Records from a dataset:
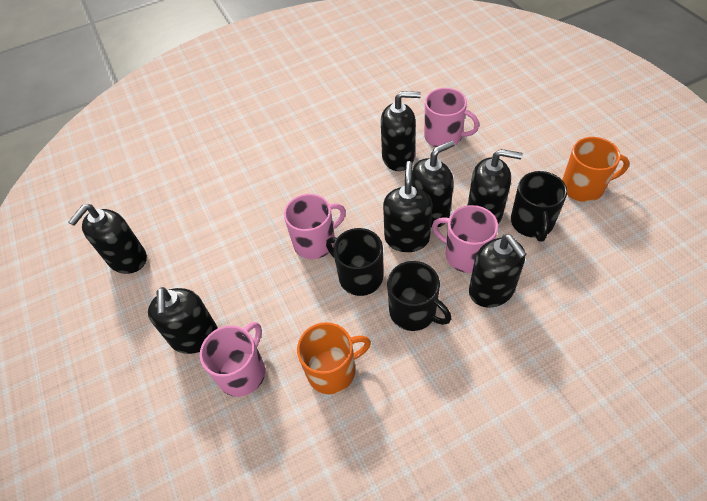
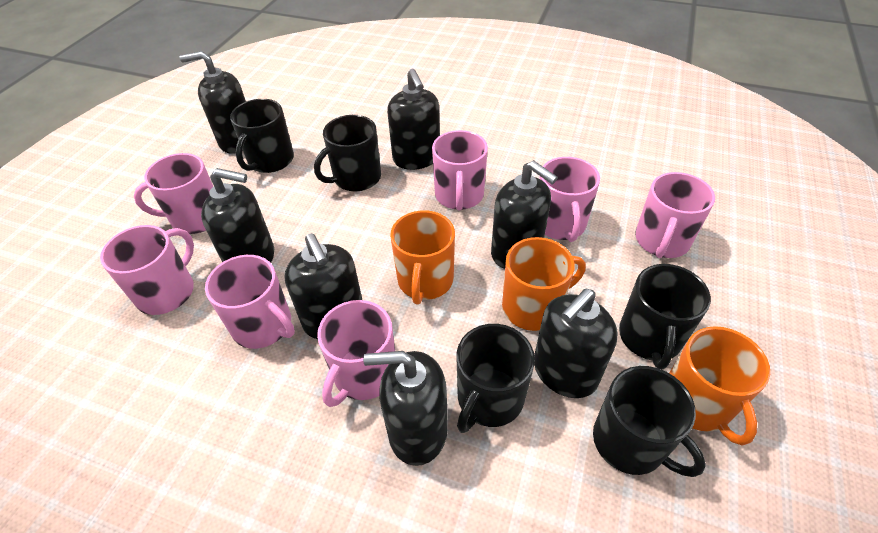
black mug: 3 -> 5
orange mug: 2 -> 3
pink mug: 4 -> 7

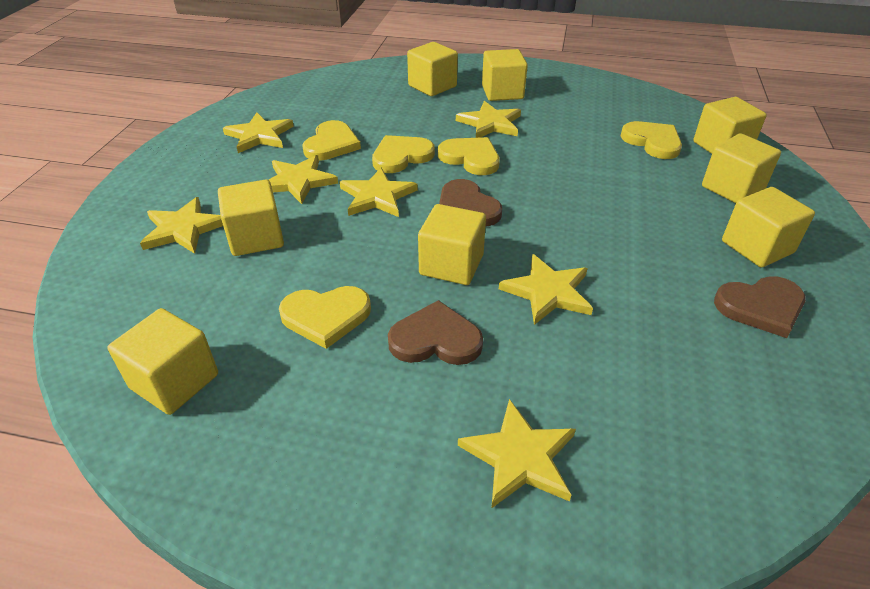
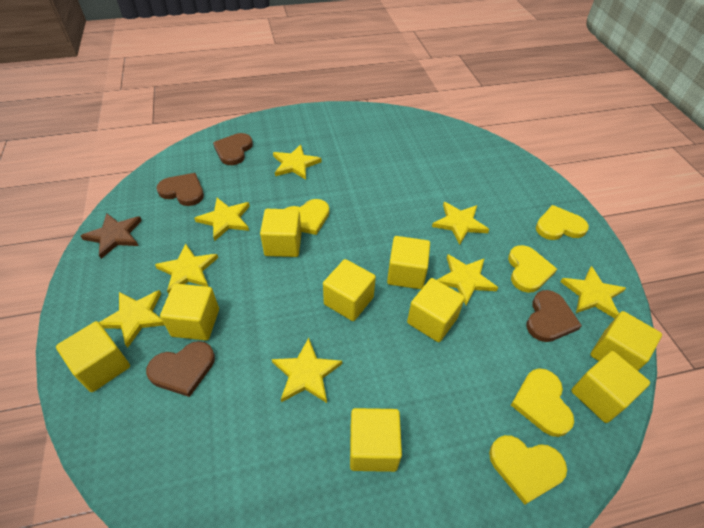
brown heart: 3 -> 4
brown star: 0 -> 1
yellow cube: 8 -> 9
yellow star: 7 -> 8

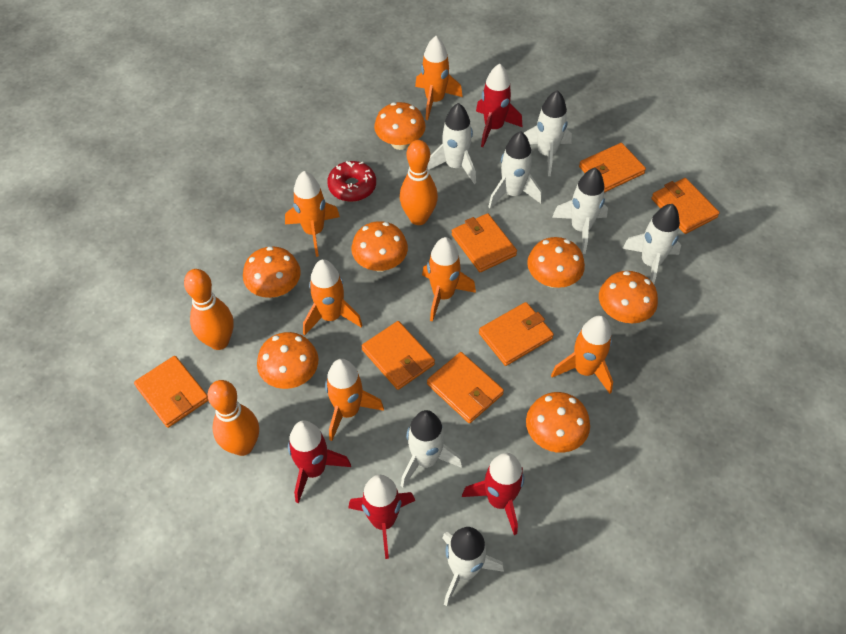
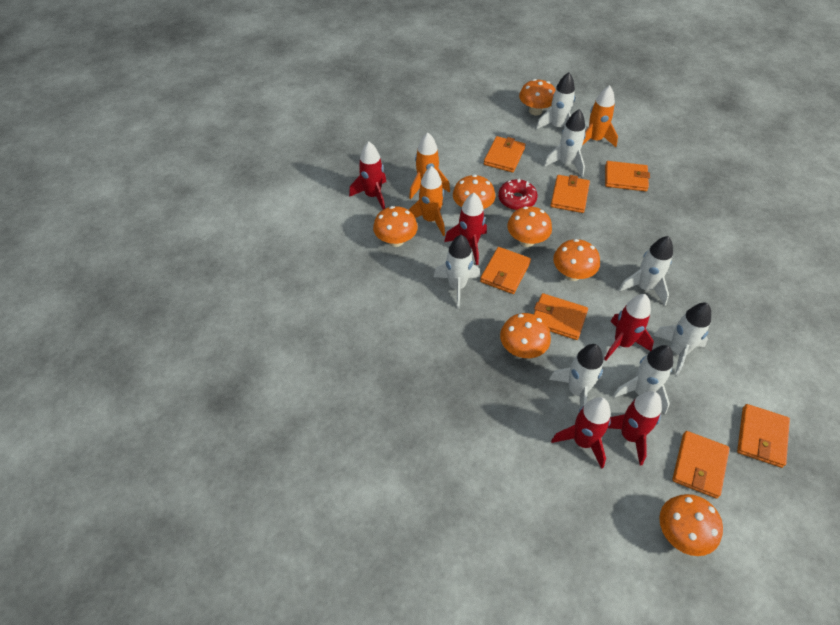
orange bowling pin: 3 -> 0
orange rocket: 6 -> 3
red rocket: 4 -> 5

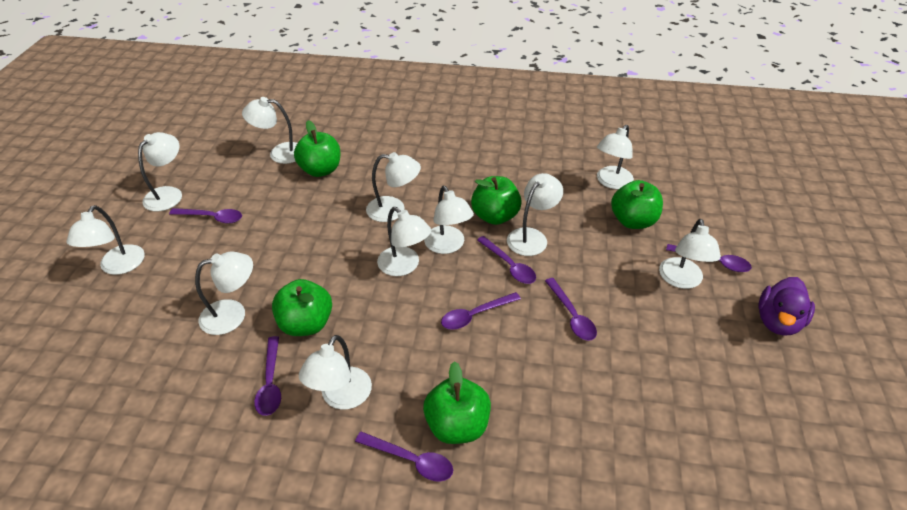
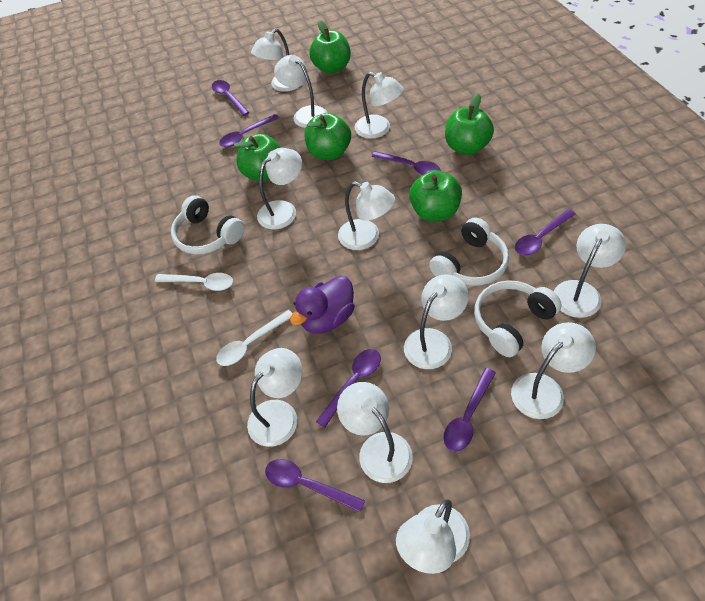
white headphones: 0 -> 3
white spoon: 0 -> 2

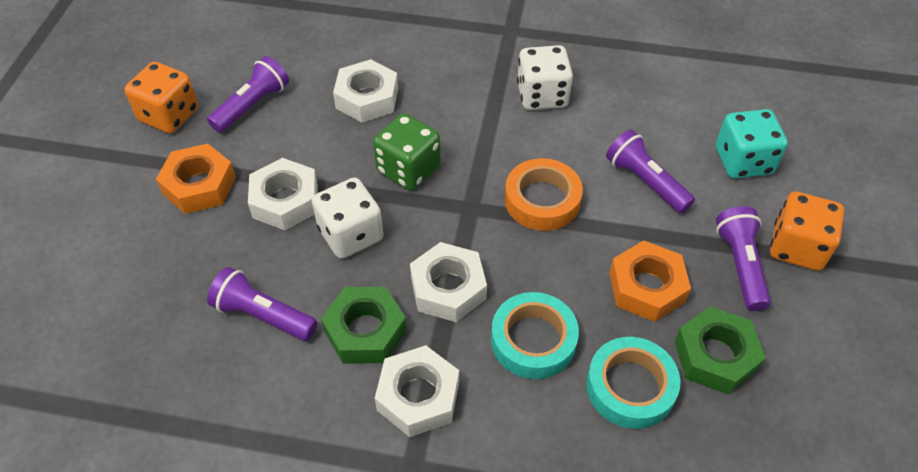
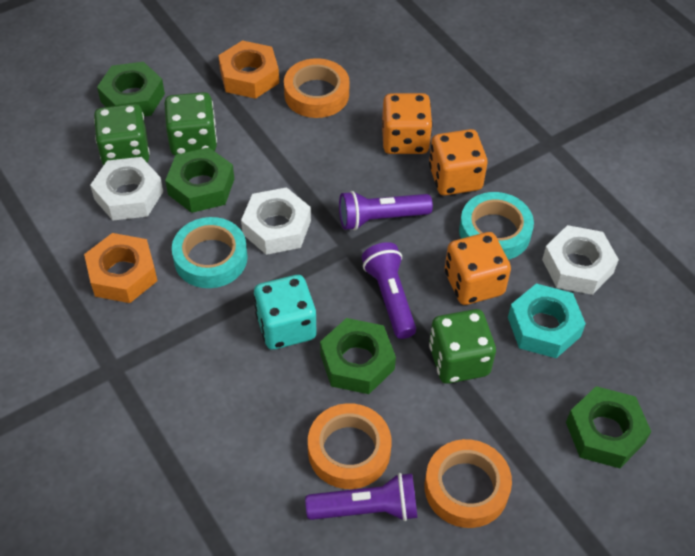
green dice: 1 -> 3
green nut: 2 -> 4
orange dice: 2 -> 3
orange tape: 1 -> 3
purple flashlight: 4 -> 3
turquoise nut: 0 -> 1
white dice: 2 -> 0
white nut: 4 -> 3

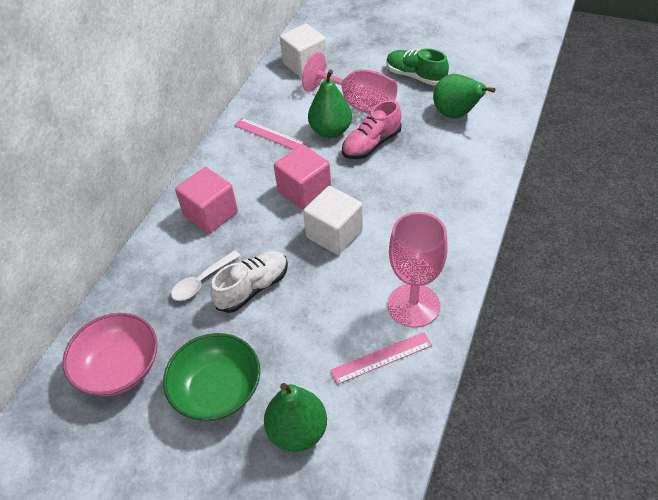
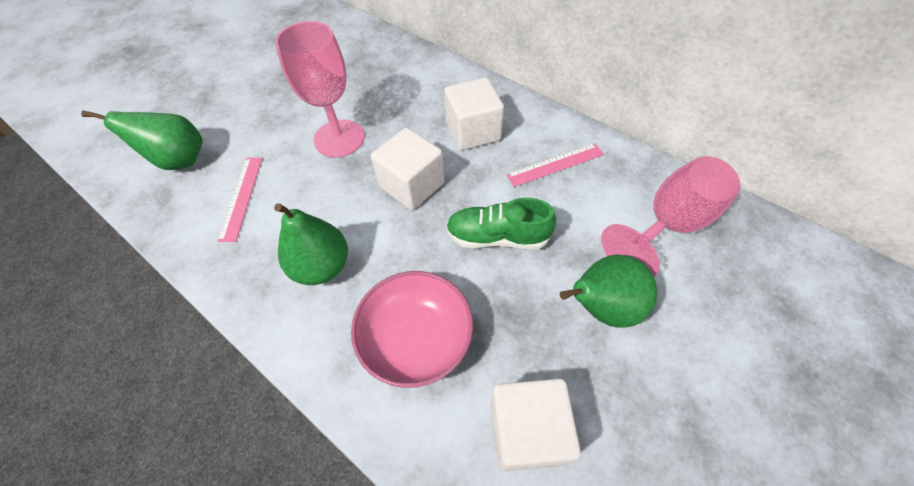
green bowl: 1 -> 0
pink cube: 2 -> 0
pink shoe: 1 -> 0
white cube: 2 -> 3
white shoe: 1 -> 0
white spoon: 1 -> 0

EXERCISE REQUIREMENTS
Copy the records above exactly, starting at the line that contains "pink cube: 2 -> 0" and ending at the last line, and leave out all earlier lines.

ANSWER SECTION
pink cube: 2 -> 0
pink shoe: 1 -> 0
white cube: 2 -> 3
white shoe: 1 -> 0
white spoon: 1 -> 0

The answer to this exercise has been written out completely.